» **TASK REQUIREMENTS**: Retype, exactly as they appear below, the lines between the line holding "was: zapato (gris)" and the line holding "was: tuerca (rojo)", both ends included.
** RECORDED INFORMATION follows **
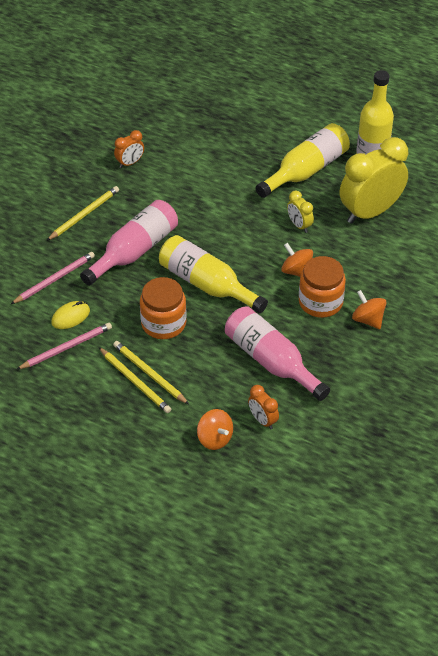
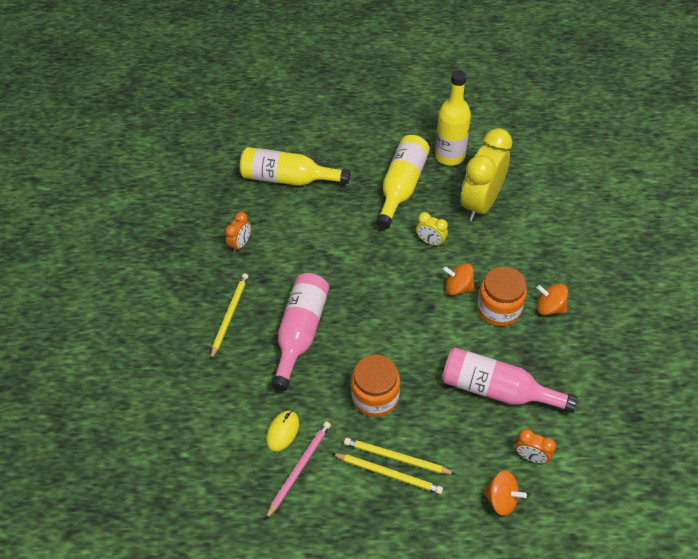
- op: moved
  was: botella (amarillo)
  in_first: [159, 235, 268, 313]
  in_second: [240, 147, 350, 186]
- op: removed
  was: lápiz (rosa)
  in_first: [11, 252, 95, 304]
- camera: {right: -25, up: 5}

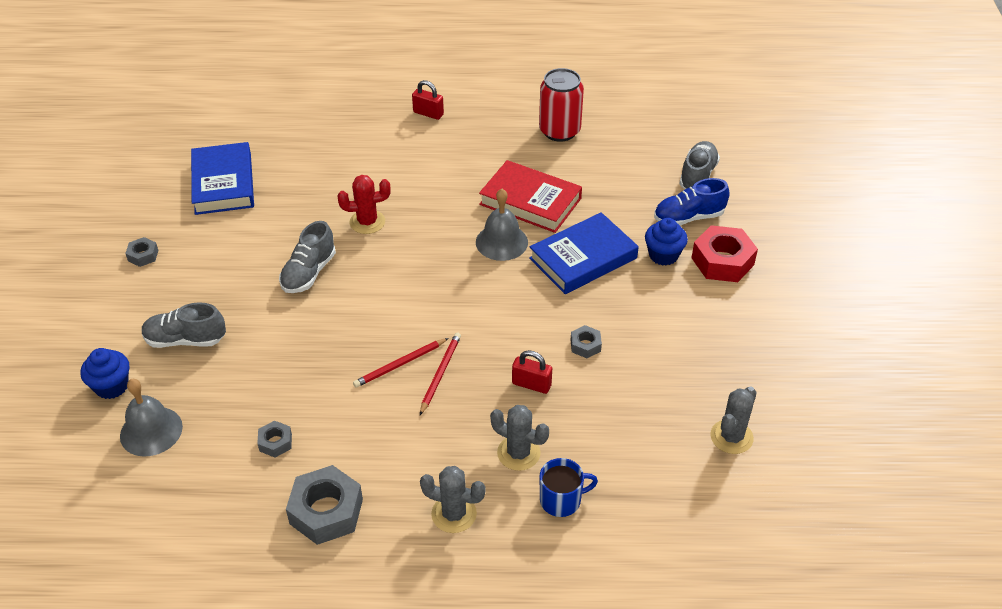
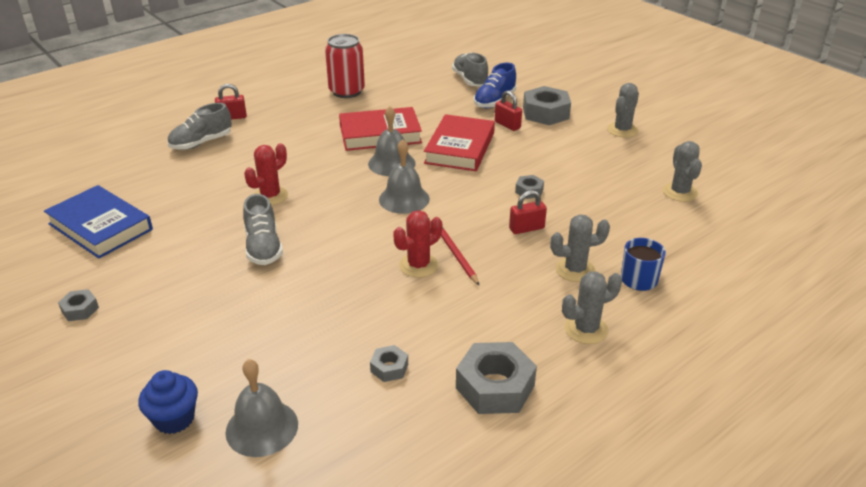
- op: moved
  was: zapato (gris)
  in_first: [141, 302, 226, 348]
  in_second: [167, 103, 232, 150]
- op: added
  now: campana (gris)
  in_second: [379, 139, 430, 214]
- op: replaced
  was: lápiz (rojo)
  now: cactus (rojo)
  in_first: [353, 338, 448, 388]
  in_second: [393, 210, 442, 278]
- op: recoloured
  was: libro (azul)
  now: libro (rojo)
  in_first: [529, 212, 639, 294]
  in_second: [424, 114, 495, 171]
- op: replaced
  was: magdalena (azul)
  now: candado (rojo)
  in_first: [645, 218, 688, 266]
  in_second: [495, 90, 522, 131]
- op: recoloured
  was: tuerca (rojo)
  now: tuerca (gris)
  in_first: [691, 225, 758, 282]
  in_second: [523, 86, 571, 125]
- op: added
  now: cactus (gris)
  in_second: [607, 83, 639, 137]
- camera: {right: -40, up: -10}

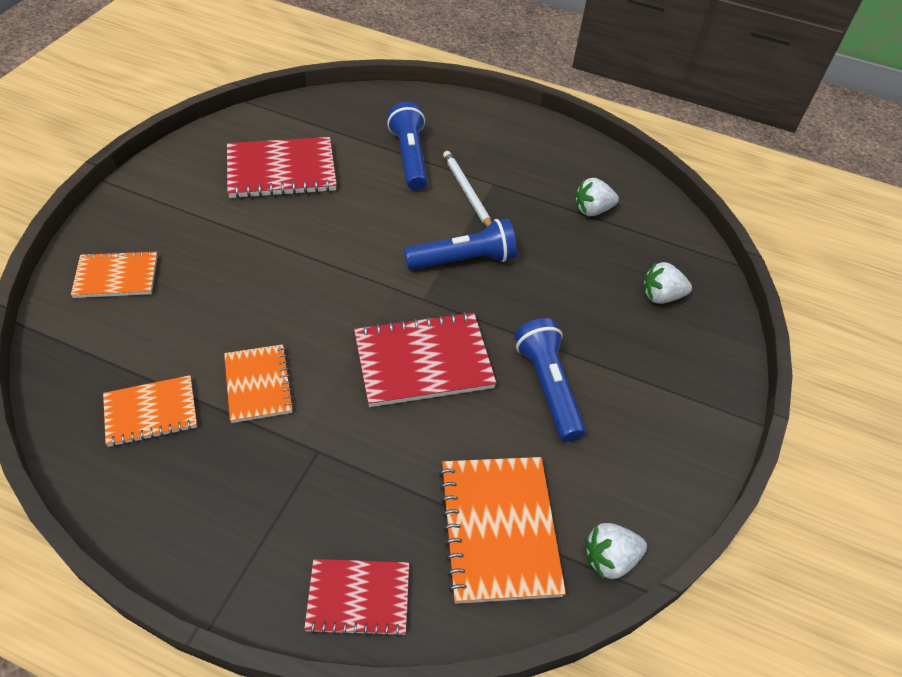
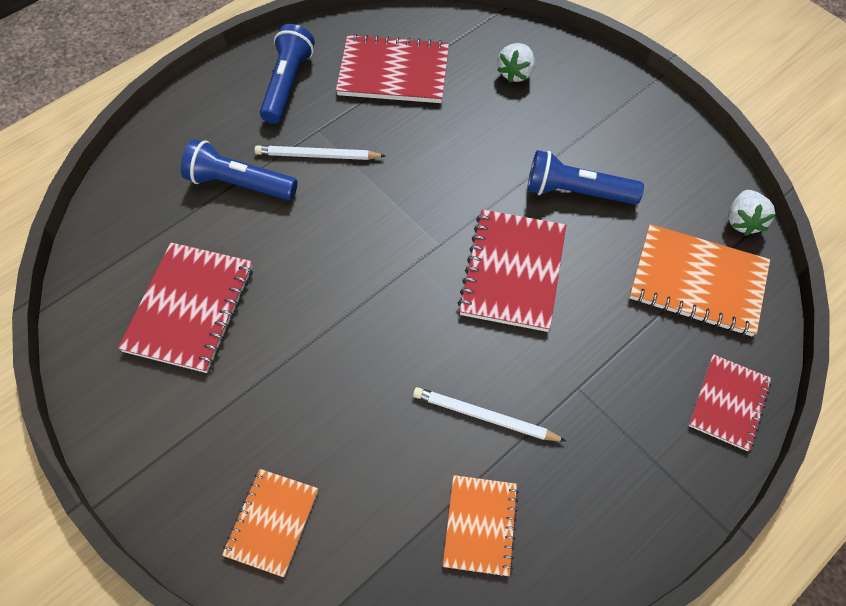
- op: moved
  was: lámpara de mano (azul)
  in_first: [404, 219, 517, 270]
  in_second: [260, 24, 315, 124]
- op: replaced
  was: fresa (blanco)
  now: cuaderno (rojo)
  in_first: [575, 178, 619, 216]
  in_second: [336, 34, 449, 103]
- op: replaced
  was: cuaderno (naranja)
  now: lápiz (blanco)
  in_first: [224, 344, 294, 423]
  in_second: [413, 387, 567, 442]
- camera: {right: -60, up: 10}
** End of RECORDED INFORMATION **
» **YOUR SOLUTION**:
  was: zapato (gris)
  in_first: [141, 302, 226, 348]
  in_second: [167, 103, 232, 150]
- op: added
  now: campana (gris)
  in_second: [379, 139, 430, 214]
- op: replaced
  was: lápiz (rojo)
  now: cactus (rojo)
  in_first: [353, 338, 448, 388]
  in_second: [393, 210, 442, 278]
- op: recoloured
  was: libro (azul)
  now: libro (rojo)
  in_first: [529, 212, 639, 294]
  in_second: [424, 114, 495, 171]
- op: replaced
  was: magdalena (azul)
  now: candado (rojo)
  in_first: [645, 218, 688, 266]
  in_second: [495, 90, 522, 131]
- op: recoloured
  was: tuerca (rojo)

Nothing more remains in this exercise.